- Dataset entries -
Segment Open
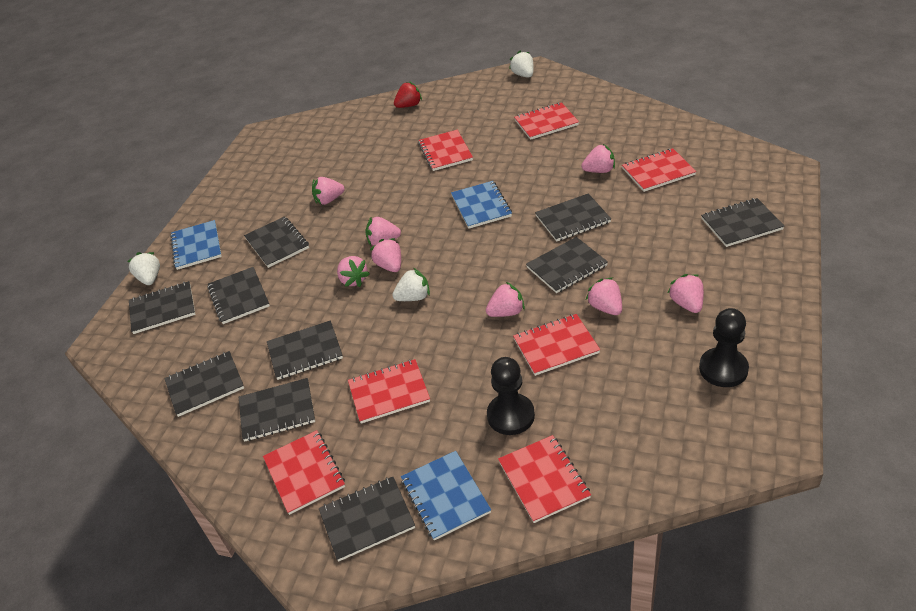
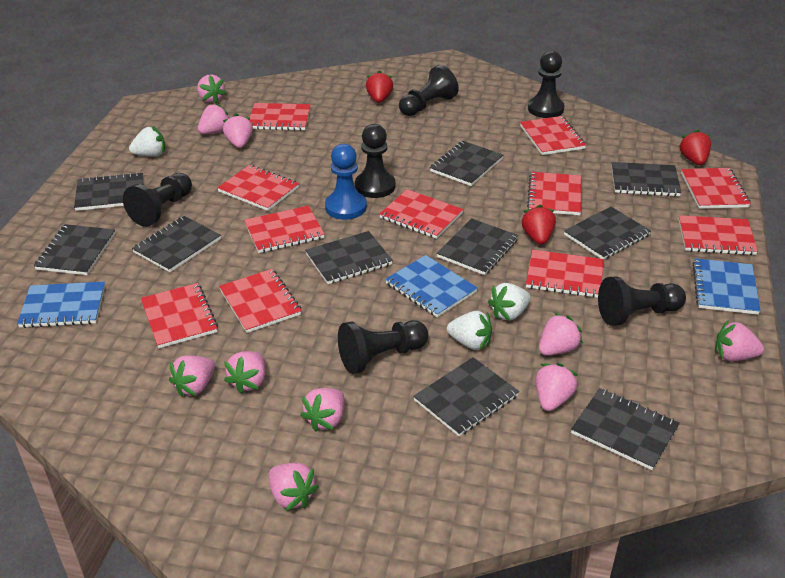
black pawn: [487,357,535,435] [699,308,749,387] = 2 -> [123,173,192,227] [338,320,428,374] [355,124,395,198] [399,65,459,116] [528,51,565,118] [598,276,686,326] = 6
blue pawn: none = 0 -> [325,144,367,220] = 1
pink strawberry: [312,177,345,205] [337,256,370,287] [365,217,401,246] [370,238,401,272] [486,282,525,317] [581,144,615,173] [586,277,622,315] [668,274,704,313] = 8 -> [169,355,215,397] [197,74,226,104] [198,103,229,134] [223,114,253,148] [224,351,266,394] [269,463,319,511] [300,388,345,432] [536,363,578,411] [539,313,583,356] [715,320,764,361] = 10
red notebook: [263,430,345,515] [348,359,430,424] [418,130,473,171] [498,435,591,523] [513,314,600,376] [514,102,579,140] [622,148,696,192] = 7 -> [141,283,218,348] [217,165,299,211] [219,269,302,333] [244,206,325,253] [249,103,311,131] [379,189,463,239] [520,116,586,155] [526,250,604,298] [527,172,582,215] [679,215,758,255] [681,168,751,209] = 11
red strawberry: [394,81,422,108] = 1 -> [366,70,393,103] [522,205,556,245] [678,129,711,165] = 3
Segment Closed
- Assignment -
Repeat the entries verbatim; no pictures.

- Output -
black pawn: [487,357,535,435] [699,308,749,387] = 2 -> [123,173,192,227] [338,320,428,374] [355,124,395,198] [399,65,459,116] [528,51,565,118] [598,276,686,326] = 6
blue pawn: none = 0 -> [325,144,367,220] = 1
pink strawberry: [312,177,345,205] [337,256,370,287] [365,217,401,246] [370,238,401,272] [486,282,525,317] [581,144,615,173] [586,277,622,315] [668,274,704,313] = 8 -> [169,355,215,397] [197,74,226,104] [198,103,229,134] [223,114,253,148] [224,351,266,394] [269,463,319,511] [300,388,345,432] [536,363,578,411] [539,313,583,356] [715,320,764,361] = 10
red notebook: [263,430,345,515] [348,359,430,424] [418,130,473,171] [498,435,591,523] [513,314,600,376] [514,102,579,140] [622,148,696,192] = 7 -> [141,283,218,348] [217,165,299,211] [219,269,302,333] [244,206,325,253] [249,103,311,131] [379,189,463,239] [520,116,586,155] [526,250,604,298] [527,172,582,215] [679,215,758,255] [681,168,751,209] = 11
red strawberry: [394,81,422,108] = 1 -> [366,70,393,103] [522,205,556,245] [678,129,711,165] = 3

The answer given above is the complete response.